> [Exercise inputs]:

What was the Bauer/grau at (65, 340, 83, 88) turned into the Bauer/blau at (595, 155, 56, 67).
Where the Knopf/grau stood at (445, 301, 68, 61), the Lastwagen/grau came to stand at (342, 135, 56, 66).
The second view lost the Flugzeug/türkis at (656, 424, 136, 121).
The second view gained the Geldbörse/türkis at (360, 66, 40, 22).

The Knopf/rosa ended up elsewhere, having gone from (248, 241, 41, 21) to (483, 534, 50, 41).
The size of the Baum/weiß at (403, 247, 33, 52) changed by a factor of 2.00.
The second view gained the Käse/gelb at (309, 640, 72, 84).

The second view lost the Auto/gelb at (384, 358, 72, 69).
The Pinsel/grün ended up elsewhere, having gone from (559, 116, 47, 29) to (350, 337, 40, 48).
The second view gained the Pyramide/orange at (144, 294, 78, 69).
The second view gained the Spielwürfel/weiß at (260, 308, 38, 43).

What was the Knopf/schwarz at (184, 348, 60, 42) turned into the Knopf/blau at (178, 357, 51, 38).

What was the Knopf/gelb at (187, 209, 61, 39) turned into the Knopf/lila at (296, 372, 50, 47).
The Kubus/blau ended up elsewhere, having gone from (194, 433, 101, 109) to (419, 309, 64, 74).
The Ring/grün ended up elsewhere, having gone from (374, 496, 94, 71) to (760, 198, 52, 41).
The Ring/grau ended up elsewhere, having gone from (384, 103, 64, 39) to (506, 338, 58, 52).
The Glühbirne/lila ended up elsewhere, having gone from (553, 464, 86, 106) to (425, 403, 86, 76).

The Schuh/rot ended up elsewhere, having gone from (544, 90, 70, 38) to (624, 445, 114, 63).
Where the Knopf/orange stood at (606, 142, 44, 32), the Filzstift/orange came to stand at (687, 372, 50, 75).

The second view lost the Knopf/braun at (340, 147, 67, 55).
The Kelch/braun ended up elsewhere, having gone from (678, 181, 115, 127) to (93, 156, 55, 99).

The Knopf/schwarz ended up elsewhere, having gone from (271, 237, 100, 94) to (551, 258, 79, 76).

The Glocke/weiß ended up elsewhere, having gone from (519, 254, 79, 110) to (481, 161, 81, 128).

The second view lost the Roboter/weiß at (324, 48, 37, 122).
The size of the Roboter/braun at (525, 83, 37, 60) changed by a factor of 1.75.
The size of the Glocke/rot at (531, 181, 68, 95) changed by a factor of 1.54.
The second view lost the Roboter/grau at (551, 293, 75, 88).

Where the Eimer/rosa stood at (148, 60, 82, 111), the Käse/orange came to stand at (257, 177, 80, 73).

> [Your assignment]: Reproduce the final stretch of the data above: every line from the one holding "The second view gained the Geldbörse/türkis" through the end, inclusive, exactly as written and nothing else.

> [Answer to the exercise]:
The second view gained the Geldbörse/türkis at (360, 66, 40, 22).

The Knopf/rosa ended up elsewhere, having gone from (248, 241, 41, 21) to (483, 534, 50, 41).
The size of the Baum/weiß at (403, 247, 33, 52) changed by a factor of 2.00.
The second view gained the Käse/gelb at (309, 640, 72, 84).

The second view lost the Auto/gelb at (384, 358, 72, 69).
The Pinsel/grün ended up elsewhere, having gone from (559, 116, 47, 29) to (350, 337, 40, 48).
The second view gained the Pyramide/orange at (144, 294, 78, 69).
The second view gained the Spielwürfel/weiß at (260, 308, 38, 43).

What was the Knopf/schwarz at (184, 348, 60, 42) turned into the Knopf/blau at (178, 357, 51, 38).

What was the Knopf/gelb at (187, 209, 61, 39) turned into the Knopf/lila at (296, 372, 50, 47).
The Kubus/blau ended up elsewhere, having gone from (194, 433, 101, 109) to (419, 309, 64, 74).
The Ring/grün ended up elsewhere, having gone from (374, 496, 94, 71) to (760, 198, 52, 41).
The Ring/grau ended up elsewhere, having gone from (384, 103, 64, 39) to (506, 338, 58, 52).
The Glühbirne/lila ended up elsewhere, having gone from (553, 464, 86, 106) to (425, 403, 86, 76).

The Schuh/rot ended up elsewhere, having gone from (544, 90, 70, 38) to (624, 445, 114, 63).
Where the Knopf/orange stood at (606, 142, 44, 32), the Filzstift/orange came to stand at (687, 372, 50, 75).

The second view lost the Knopf/braun at (340, 147, 67, 55).
The Kelch/braun ended up elsewhere, having gone from (678, 181, 115, 127) to (93, 156, 55, 99).

The Knopf/schwarz ended up elsewhere, having gone from (271, 237, 100, 94) to (551, 258, 79, 76).

The Glocke/weiß ended up elsewhere, having gone from (519, 254, 79, 110) to (481, 161, 81, 128).

The second view lost the Roboter/weiß at (324, 48, 37, 122).
The size of the Roboter/braun at (525, 83, 37, 60) changed by a factor of 1.75.
The size of the Glocke/rot at (531, 181, 68, 95) changed by a factor of 1.54.
The second view lost the Roboter/grau at (551, 293, 75, 88).

Where the Eimer/rosa stood at (148, 60, 82, 111), the Käse/orange came to stand at (257, 177, 80, 73).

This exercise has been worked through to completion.